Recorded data
• • • •
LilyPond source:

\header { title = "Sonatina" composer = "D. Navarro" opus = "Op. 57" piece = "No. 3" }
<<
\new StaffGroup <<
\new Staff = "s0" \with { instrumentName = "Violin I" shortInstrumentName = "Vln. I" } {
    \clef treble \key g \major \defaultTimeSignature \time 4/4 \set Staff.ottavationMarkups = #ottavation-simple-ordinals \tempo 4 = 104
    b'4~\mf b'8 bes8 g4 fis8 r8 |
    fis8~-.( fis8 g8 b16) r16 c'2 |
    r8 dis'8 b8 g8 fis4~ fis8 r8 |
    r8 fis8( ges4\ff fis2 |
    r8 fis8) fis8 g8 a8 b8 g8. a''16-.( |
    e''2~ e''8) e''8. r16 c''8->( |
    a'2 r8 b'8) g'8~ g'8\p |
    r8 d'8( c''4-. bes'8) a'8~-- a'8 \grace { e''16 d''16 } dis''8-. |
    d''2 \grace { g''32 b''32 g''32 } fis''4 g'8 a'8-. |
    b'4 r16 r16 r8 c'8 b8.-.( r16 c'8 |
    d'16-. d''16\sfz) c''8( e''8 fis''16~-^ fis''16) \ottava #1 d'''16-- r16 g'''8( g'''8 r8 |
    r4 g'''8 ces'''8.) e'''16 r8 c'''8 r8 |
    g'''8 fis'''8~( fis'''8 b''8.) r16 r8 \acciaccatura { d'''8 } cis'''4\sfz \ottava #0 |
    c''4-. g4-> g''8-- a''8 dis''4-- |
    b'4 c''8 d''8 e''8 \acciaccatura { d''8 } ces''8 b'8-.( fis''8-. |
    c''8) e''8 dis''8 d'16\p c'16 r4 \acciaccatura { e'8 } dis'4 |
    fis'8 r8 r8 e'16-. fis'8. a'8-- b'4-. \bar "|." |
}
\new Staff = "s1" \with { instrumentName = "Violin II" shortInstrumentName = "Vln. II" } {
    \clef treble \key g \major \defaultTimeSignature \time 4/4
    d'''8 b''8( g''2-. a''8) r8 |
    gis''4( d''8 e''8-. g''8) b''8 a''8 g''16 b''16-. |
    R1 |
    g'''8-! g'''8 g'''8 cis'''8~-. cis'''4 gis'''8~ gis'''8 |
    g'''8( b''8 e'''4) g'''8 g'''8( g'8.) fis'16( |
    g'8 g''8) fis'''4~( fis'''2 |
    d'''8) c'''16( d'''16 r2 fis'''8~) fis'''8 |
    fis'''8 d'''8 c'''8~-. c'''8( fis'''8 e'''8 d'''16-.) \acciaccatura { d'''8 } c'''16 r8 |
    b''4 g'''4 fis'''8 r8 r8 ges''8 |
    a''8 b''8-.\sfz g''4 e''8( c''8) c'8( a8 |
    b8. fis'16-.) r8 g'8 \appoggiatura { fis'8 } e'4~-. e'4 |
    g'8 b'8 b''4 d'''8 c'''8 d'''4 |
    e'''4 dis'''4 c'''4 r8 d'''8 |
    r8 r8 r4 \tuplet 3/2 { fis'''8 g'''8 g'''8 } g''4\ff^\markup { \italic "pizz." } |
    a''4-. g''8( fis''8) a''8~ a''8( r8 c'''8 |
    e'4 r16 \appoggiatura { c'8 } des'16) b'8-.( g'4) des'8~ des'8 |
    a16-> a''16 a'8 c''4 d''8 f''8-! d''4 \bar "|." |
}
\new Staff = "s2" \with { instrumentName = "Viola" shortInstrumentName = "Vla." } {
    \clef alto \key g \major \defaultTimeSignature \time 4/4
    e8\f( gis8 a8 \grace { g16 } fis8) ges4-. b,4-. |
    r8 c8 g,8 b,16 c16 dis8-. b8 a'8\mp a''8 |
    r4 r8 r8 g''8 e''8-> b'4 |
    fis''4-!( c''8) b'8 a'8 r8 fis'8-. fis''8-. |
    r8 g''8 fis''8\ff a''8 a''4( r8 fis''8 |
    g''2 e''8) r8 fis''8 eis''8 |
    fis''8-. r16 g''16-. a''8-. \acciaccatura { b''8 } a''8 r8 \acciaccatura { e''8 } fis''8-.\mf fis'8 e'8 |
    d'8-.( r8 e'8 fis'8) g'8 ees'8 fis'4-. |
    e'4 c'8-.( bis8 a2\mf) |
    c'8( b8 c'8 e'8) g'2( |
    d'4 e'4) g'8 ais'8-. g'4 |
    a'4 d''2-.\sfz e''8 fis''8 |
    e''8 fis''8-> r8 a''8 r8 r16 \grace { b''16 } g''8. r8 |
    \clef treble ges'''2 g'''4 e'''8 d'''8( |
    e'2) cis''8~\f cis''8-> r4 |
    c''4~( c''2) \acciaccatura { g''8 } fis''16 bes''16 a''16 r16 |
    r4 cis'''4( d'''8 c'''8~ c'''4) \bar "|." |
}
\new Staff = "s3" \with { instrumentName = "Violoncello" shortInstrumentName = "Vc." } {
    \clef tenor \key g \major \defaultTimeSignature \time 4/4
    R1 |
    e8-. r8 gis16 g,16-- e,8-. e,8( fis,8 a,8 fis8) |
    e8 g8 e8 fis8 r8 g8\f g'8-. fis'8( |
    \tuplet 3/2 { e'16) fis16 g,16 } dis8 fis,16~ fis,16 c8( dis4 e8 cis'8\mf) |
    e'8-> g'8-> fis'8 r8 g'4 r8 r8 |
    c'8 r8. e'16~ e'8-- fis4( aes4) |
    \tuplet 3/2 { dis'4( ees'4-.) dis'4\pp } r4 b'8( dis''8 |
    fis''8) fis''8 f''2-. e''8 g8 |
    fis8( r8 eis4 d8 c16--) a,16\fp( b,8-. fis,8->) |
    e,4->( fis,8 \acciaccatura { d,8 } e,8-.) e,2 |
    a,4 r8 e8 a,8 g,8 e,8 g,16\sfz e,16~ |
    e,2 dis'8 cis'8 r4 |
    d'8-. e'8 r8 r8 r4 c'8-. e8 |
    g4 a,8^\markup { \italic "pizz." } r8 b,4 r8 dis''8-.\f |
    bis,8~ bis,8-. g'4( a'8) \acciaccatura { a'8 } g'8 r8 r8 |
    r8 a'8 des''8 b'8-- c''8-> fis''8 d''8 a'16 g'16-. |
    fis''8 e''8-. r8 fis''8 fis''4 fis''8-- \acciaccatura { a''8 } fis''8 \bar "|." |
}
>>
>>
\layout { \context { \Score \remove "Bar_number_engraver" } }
• • • •
[WHAT IS EXPECTED]:
Please report each line of the records that contains the word "major".

[THE RESULT]:
    \clef treble \key g \major \defaultTimeSignature \time 4/4 \set Staff.ottavationMarkups = #ottavation-simple-ordinals \tempo 4 = 104
    \clef treble \key g \major \defaultTimeSignature \time 4/4
    \clef alto \key g \major \defaultTimeSignature \time 4/4
    \clef tenor \key g \major \defaultTimeSignature \time 4/4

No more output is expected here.